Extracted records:
'''
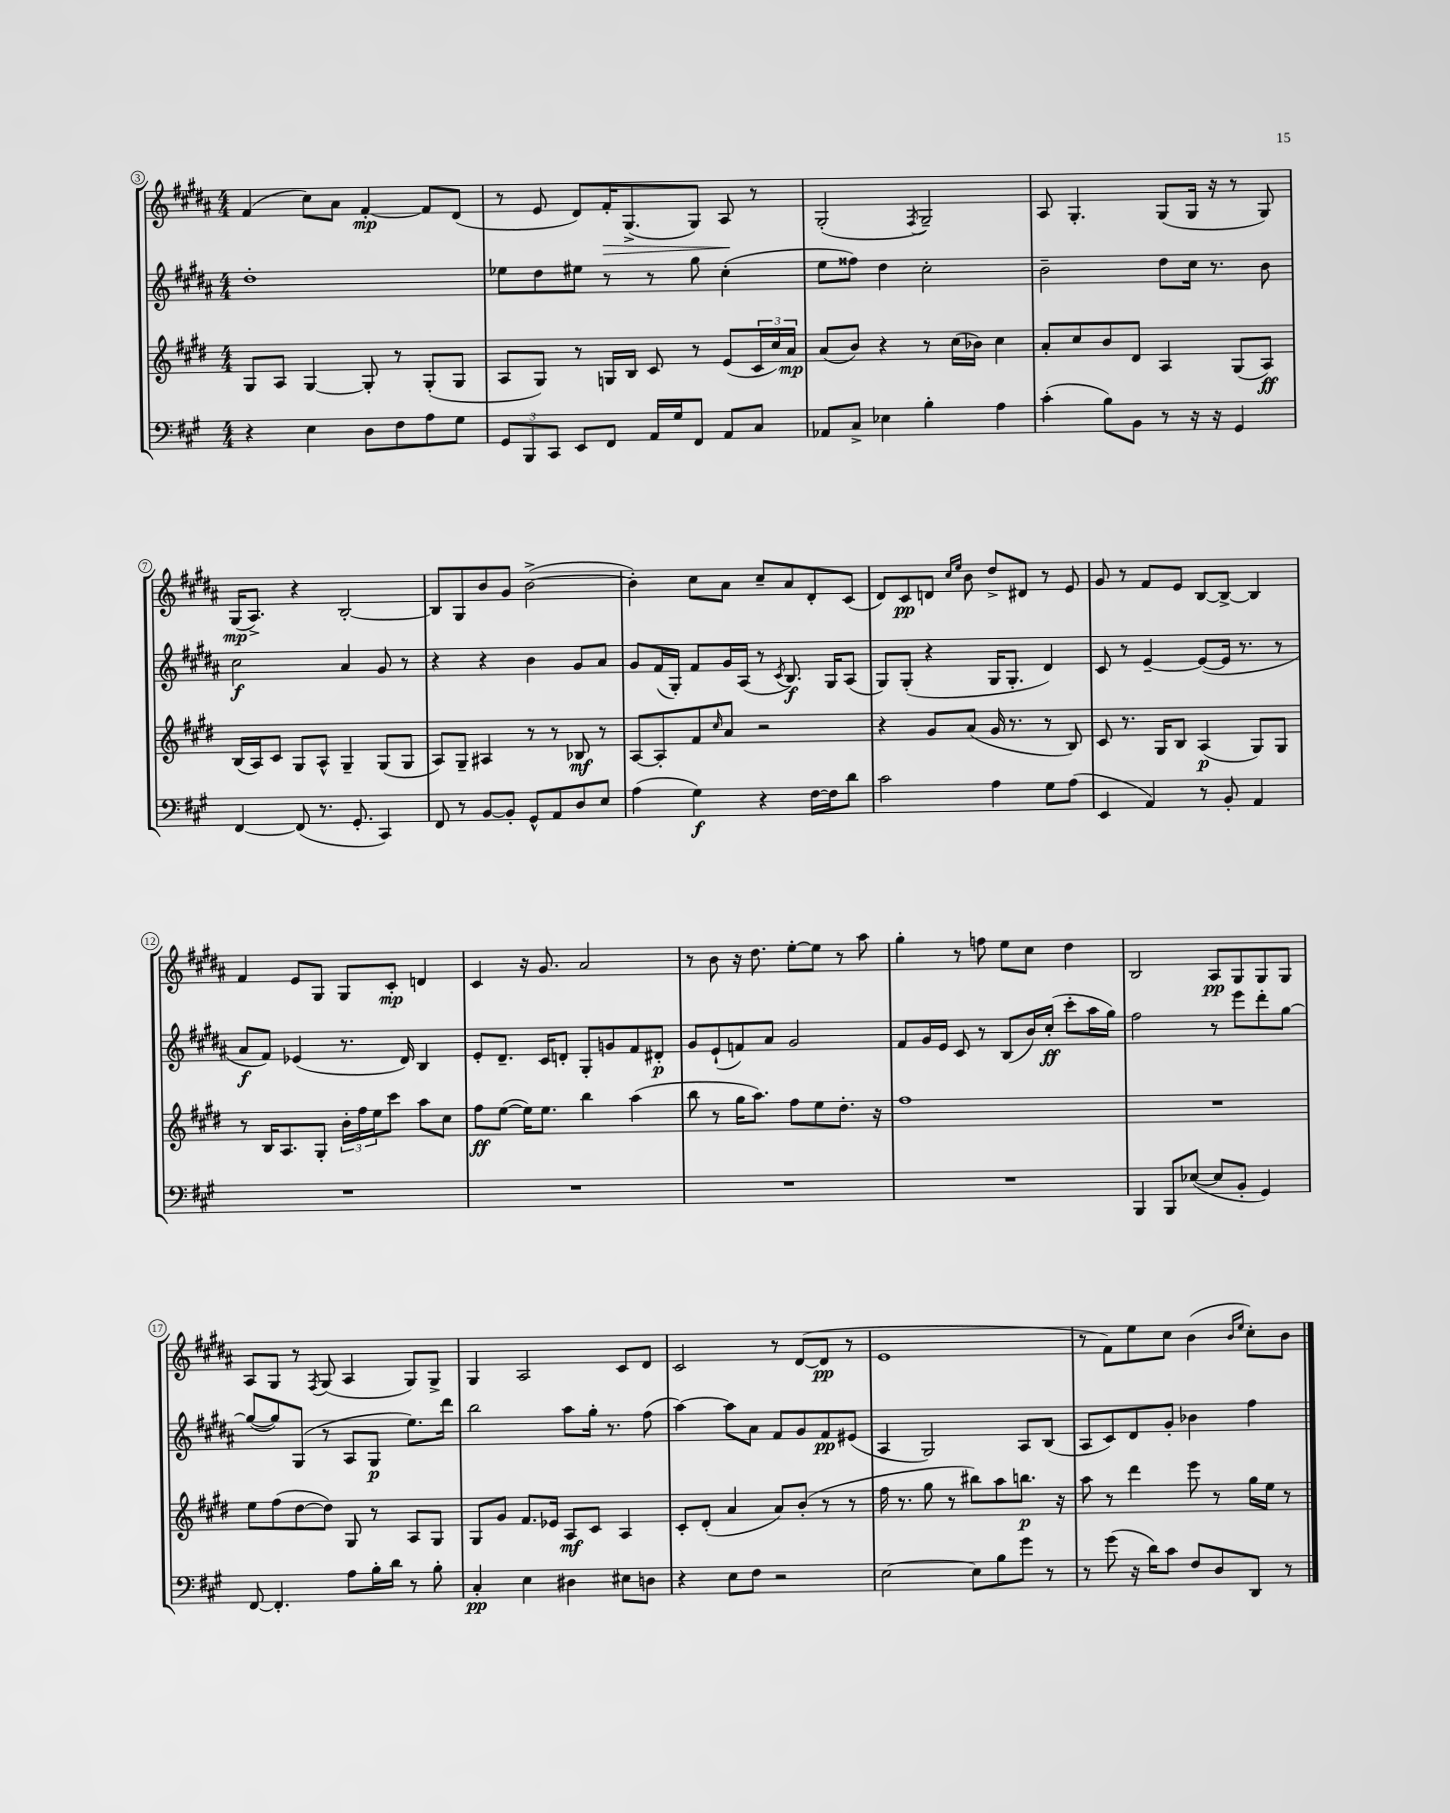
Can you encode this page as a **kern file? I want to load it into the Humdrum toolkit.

**kern	**dynam	**kern	**dynam	**kern	**dynam	**kern	**dynam
*part4	*part4	*part3	*part3	*part2	*part2	*part1	*part1
*staff4	*staff4	*staff3	*staff3	*staff2	*staff2	*staff1	*staff1
*clefF4	*	*clefG2	*	*clefG2	*	*clefG2	*
*k[f#c#g#]	*	*k[f#c#g#d#]	*	*k[f#c#g#d#a#]	*	*k[f#c#g#d#a#]	*
*M4/4	*	*M4/4	*	*M4/4	*	*M4/4	*
=3	=3	=3	=3	=3	=3	=3	=3
4r	.	8G#/L	.	1dd#'	.	(4f#/	.
.	.	8A/J	.	.	.	.	.
4E\	.	[4G#/	.	.	.	8cc#\L)	.
.	.	.	.	.	.	8a#\J	.
8D\L	.	8G#'/]	.	.	.	[4f#'/	mp
8F#\	.	8r	.	.	.	.	.
8A\	.	(8G#'/L	.	.	.	8f#/L]	.
8G#\J	.	8G#/J	.	.	.	(8d#/J	.
=4	=4	=4	=4	=4	=4	=4	=4
12GG#/L	.	8A/L	.	8ee-X\L	.	8r	.
12BBB/	.	.	.	.	.	.	.
.	.	8G#/J)	.	8dd#\	.	8e/	.
12CC#/J	.	.	.	.	.	.	.
8EE/L	.	8r	.	8ee#X\J	.	8d#/L)	.
!	!	!	!	!	!	!	!LO:HP:b
8FF#/J	.	16Gn/LL	.	8r	.	16f#'/K	>
.	.	16B/JJ	.	.	.	(8.G#^/	.
16AA/LL	.	8c#/	.	8r	.	.	.
16G#/J	.	.	.	.	.	.	.
8FF#/J	.	8r	.	8gg#\	.	8G#/J)	.
8AA/L	.	(8e/L	.	(4cc#'\	.	8A#/	.
8C#/J	.	24c#/L	.	.	.	8r	]
.	.	24cc#/)	.	.	.	.	.
.	.	24a/JJ	mp	.	.	.	.
=5	=5	=5	=5	=5	=5	=5	=5
8AA-X/L	.	(8a/L	.	8ee\L	.	(2G#'/	.
8C#^/J	.	8b/J)	.	8ff##X\J)	.	.	.
4E-X\	.	4r	.	4dd#\	.	.	.
.	.	.	.	.	.	8qF#/	.
4B'\	.	8r	.	2cc#'\	.	2G#~/)	.
.	.	(16cc#\LL	.	.	.	.	.
.	.	16b-X\JJ)	.	.	.	.	.
4A\	.	4cc#\	.	.	.	.	.
=6	=6	=6	=6	=6	=6	=6	=6
(4c#'\	.	8a'/L	.	2b~\	.	8A#/	.
.	.	8cc#/	.	.	.	4.G#'/	.
8B\L)	.	8b/	.	.	.	.	.
8BB\J	.	8d#/J	.	.	.	.	.
8r	.	4A/	.	8dd#\L	.	(8G#/L	.
16r	.	.	.	16cc#\Jk	.	16G#/Jk	.
16r	.	.	.	8.r	.	16r	.
4GG#/	.	(8G#/L	.	.	.	8r	.
.	.	8A/J)	ff	8b\	.	8G#/)	.
!!LO:LB:g=z
=7	=7	=7	=7	=7	=7	=7	=7
[4FF#/	.	(16B/LL	.	2cc#\	f	(16G#/KL	mp
.	.	16A/J)	.	.	.	8.A#^/J)	.
.	.	8c#/J	.	.	.	.	.
(8FF#/]	.	8G#/L	.	.	.	4r	.
8.r	.	8A^^/J	.	.	.	.	.
.	.	4G#~/	.	4a#/	.	[2B'/	.
8.GG#'/	.	.	.	.	.	.	.
4CC#/)	.	(8G#/L	.	8g#/	.	.	.
.	.	8G#/J	.	8r	.	.	.
=8	=8	=8	=8	=8	=8	=8	=8
8FF#/	.	8A/L)	.	4r	.	8B/L]	.
8r	.	8G#~/J	.	.	.	8G#/	.
[8BB/L	.	4A#X/	.	4r	.	8b/	.
8BB'/J]	.	.	.	.	.	8g#/J	.
8GG#^^/L	.	8r	.	4b\	.	([2b^\	.
8AA/	.	8r	.	.	.	.	.
8D/	.	8B-X/	mf	8g#/L	.	.	.
8E/J	.	8r	.	8a#/J	.	.	.
=9	=9	=9	=9	=9	=9	=9	=9
(4A\	.	[8A/L	.	8g#/L	.	4b'\])	.
.	.	8A'/]	.	(16f#/L	.	.	.
.	.	.	.	16G#'/JJ)	.	.	.
4G#\)	f	8f#/	.	8f#/L	.	8cc#\L	.
.	.	16qqcc#/	.	.	.	.	.
.	.	8a/J	.	16g#/L	.	8a#\J	.
.	.	.	.	(16A#/JJ	.	.	.
4r	.	2r	.	8r	.	8cc#~/L	.
.	.	.	.	8qc#/	.	.	.
.	.	.	.	8.B/)	f	8a#/	.
[16F#\LL	.	.	.	.	.	8d#'/	.
16F#\J]	.	.	.	16G#/KL	.	.	.
8d\J	.	.	.	(8A#/J	.	(8c#/J	.
=10	=10	=10	=10	=10	=10	=10	=10
2c#\	.	4r	.	8G#/L)	.	8d#/L)	.
.	.	.	.	(8G#'/J	.	8c#/	pp
.	.	8g#/L	.	4r	.	8dn/J	.
.	.	.	.	.	.	16qqcc#/LL	.
.	.	.	.	.	.	16qqee/JJ	.
.	.	(8a/J	.	.	.	8b\	.
4A\	.	16g#/	.	16G#/KL	.	8dd#^/L	.
.	.	8.r	.	8.G#'/J	.	.	.
.	.	.	.	.	.	8d#X/J	.
8G#\L	.	8r	.	4d#/)	.	8r	.
(8A\J	.	8B/)	.	.	.	8e/	.
=11	=11	=11	=11	=11	=11	=11	=11
4EE/	.	8c#/	.	8c#/	.	8g#/	.
.	.	8.r	.	8r	.	8r	.
4AA/)	.	.	.	[4e~/	.	8f#/L	.
.	.	16G#/KL	.	.	.	.	.
.	.	8B/J	.	.	.	8e/J	.
8r	.	(4A/	p	(8e/L_	.	[8B/L	.
8BB'/	.	.	.	16e/Jk]	.	8B^/J_	.
.	.	.	.	8.r	.	.	.
4AA/	.	8G#/L)	.	.	.	4B/]	.
.	.	8G#/J	.	8r	.	.	.
!!LO:LB:g=z
=12	=12	=12	=12	=12	=12	=12	=12
1r	.	8r	.	8a#/L	f	4f#/	.
.	.	16B/KL	.	8f#/J)	.	.	.
.	.	8.A/	.	.	.	.	.
.	.	.	.	(4e-X/	.	8e/L	.
.	.	8G#'/J	.	.	.	8G#/J	.
.	.	24b'\LL	.	8.r	.	8G#/L	.
.	.	24ff#\	.	.	.	.	.
.	.	24ee\J	.	.	.	.	.
.	.	8ccc#\J	.	.	.	8c#'/J	mp
.	.	.	.	16d#/)	.	.	.
.	.	8aa\L	.	4B/	.	4dn/	.
.	.	8cc#\J	.	.	.	.	.
=13	=13	=13	=13	=13	=13	=13	=13
1r	.	8ff#\L	ff	8e'/L	.	4c#/	.
.	.	([8ee\J	.	8.d#~/J	.	.	.
.	.	16ee\KL])	.	.	.	16r	.
.	.	8.ee\J	.	16c#/KL	.	8.g#/	.
.	.	.	.	8dn'/J	.	.	.
.	.	4bb\	.	8G#'/L	.	2a#/	.
.	.	.	.	8gn/	.	.	.
.	.	(4aa\	.	8f#/	.	.	.
.	.	.	.	8d#X'/J	p	.	.
=14	=14	=14	=14	=14	=14	=14	=14
1r	.	8bb\	.	8g#/L	.	8r	.
.	.	8r	.	(8e`/	.	8b\	.
.	.	16gg#\KL	.	8fn/)	.	16r	.
.	.	8.aa\J)	.	.	.	8.dd#\	.
.	.	.	.	8a#/J	.	.	.
.	.	8ff#\L	.	2g#/	.	[8ee'\L	.
.	.	8ee\	.	.	.	8ee\J]	.
.	.	8.dd#'\J	.	.	.	8r	.
.	.	.	.	.	.	8aa#\	.
.	.	16r	.	.	.	.	.
=15	=15	=15	=15	=15	=15	=15	=15
1r	.	1ff#	.	8f#/L	.	4gg#'\	.
.	.	.	.	16g#/L	.	.	.
.	.	.	.	16e/JJ	.	.	.
.	.	.	.	8c#/	.	8r	.
.	.	.	.	8r	.	8ffn\	.
.	.	.	.	(8B/L	.	8ee\L	.
.	.	.	.	16b/L)	.	8cc#\J	.
.	.	.	.	(16cc#'/JJ	ff	.	.
.	.	.	.	8ccc#'\L	.	4dd#\	.
.	.	.	.	16aa#\L	.	.	.
.	.	.	.	16gg#\JJ)	.	.	.
=16	=16	=16	=16	=16	=16	=16	=16
4BBB/	.	1r	.	2ff#\	.	2B/	.
8BBB/L	.	.	.	.	.	.	.
([8E-X/J	.	.	.	.	.	.	.
8E-/L]	.	.	.	8r	.	8A#/L	pp
8BB'/J	.	.	.	8eee\L	.	8G#/	.
4GG#/)	.	.	.	8ddd#'\	.	8G#/	.
.	.	.	.	[8gg#\J	.	8G#/J	.
!!LO:LB:g=z
=17	=17	=17	=17	=17	=17	=17	=17
[8FF#/	.	8ee\L	.	(8gg#/L_	.	8A#/L	.
4.FF#'/]	.	(8ff#\	.	8gg#/])	.	8G#/J	.
.	.	[8dd#\	.	(8G#/J	.	8r	.
.	.	.	.	.	.	8qF#/	.
.	.	8dd#\J])	.	8r	.	(8G#/	.
8A\L	.	8G#/	.	8A#/L	.	4A#/	.
16B'\L	.	8r	.	8G#/J	p	.	.
16d\JJ	.	.	.	.	.	.	.
8r	.	8A/L	.	8.ee\L)	.	8G#/L)	.
8B'\	.	8G#/J	.	.	.	8G#^/J	.
.	.	.	.	16ddd#\Jk	.	.	.
=18	=18	=18	=18	=18	=18	=18	=18
4C#'/	pp	8G#/L	.	2bb\	.	4G#/	.
.	.	8g#/J	.	.	.	.	.
4E\	.	8.f#/L	.	.	.	2A#/	.
.	.	16e-X/Jk	.	.	.	.	.
4D#X\	.	8A/L	mf	8aa#\L	.	.	.
.	.	8c#/J	.	16gg#'\Jk	.	.	.
.	.	.	.	8.r	.	.	.
8E#X\L	.	4A/	.	.	.	8c#/L	.
8Dn\J	.	.	.	(8ff#\	.	8d#/J	.
=19	=19	=19	=19	=19	=19	=19	=19
4r	.	8c#'/L	.	[4aa#\)	.	2c#/	.
.	.	(8d#'/J	.	.	.	.	.
8E\L	.	4a/	.	8aa#\L]	.	.	.
8F#\J	.	.	.	8a#\J	.	.	.
2r	.	8a/L)	.	8f#/L	.	8r	.
.	.	(8b'/J	.	8g#/	.	([8d#/L	.
.	.	8r	.	8f#/	pp	8d#/J]	pp
.	.	8r	.	(8e#X/J	.	8r	.
=20	=20	=20	=20	=20	=20	=20	=20
[2E\	.	16ff#\	.	4A#/	.	1e	.
.	.	8.r	.	.	.	.	.
.	.	8gg#\	.	2G#/)	.	.	.
.	.	8r	.	.	.	.	.
8E\L]	.	8bb#X\L)	.	.	.	.	.
8B\	.	8aa\	.	.	.	.	.
8g#\J	.	8.bbn\J	p	8A#/L	.	.	.
8r	.	.	.	(8B/J	.	.	.
.	.	16r	.	.	.	.	.
=21	=21	=21	=21	=21	=21	=21	=21
8r	.	8aa\	.	8A#/L	.	8r	.
(8g#\	.	8r	.	8c#/)	.	8f#\L)	.
16r	.	4ddd#\	.	8d#/	.	8ee\	.
16d\KL)	.	.	.	.	.	.	.
8c#\J	.	.	.	8g#'/J	.	8cc#\J	.
8F#/L	.	8eee\	.	4b-X\	.	(4b\	.
8D/	.	8r	.	.	.	.	.
.	.	.	.	.	.	16qqb/LL	.
.	.	.	.	.	.	16qqee/JJ	.
8DD/J	.	16gg#\LL	.	4ff#\	.	8cc#'\L)	.
.	.	16ee\JJ	.	.	.	.	.
8r	.	8r	.	.	.	8b\J	.
==	==	==	==	==	==	==	==
*-	*-	*-	*-	*-	*-	*-	*-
'''
Exercise aim: Locate each line above that contains the string "kern", and copy every such line in full.

The result:
Can you encode this page as a **kern file? I want to load it into the Humdrum toolkit.
**kern	**dynam	**kern	**dynam	**kern	**dynam	**kern	**dynam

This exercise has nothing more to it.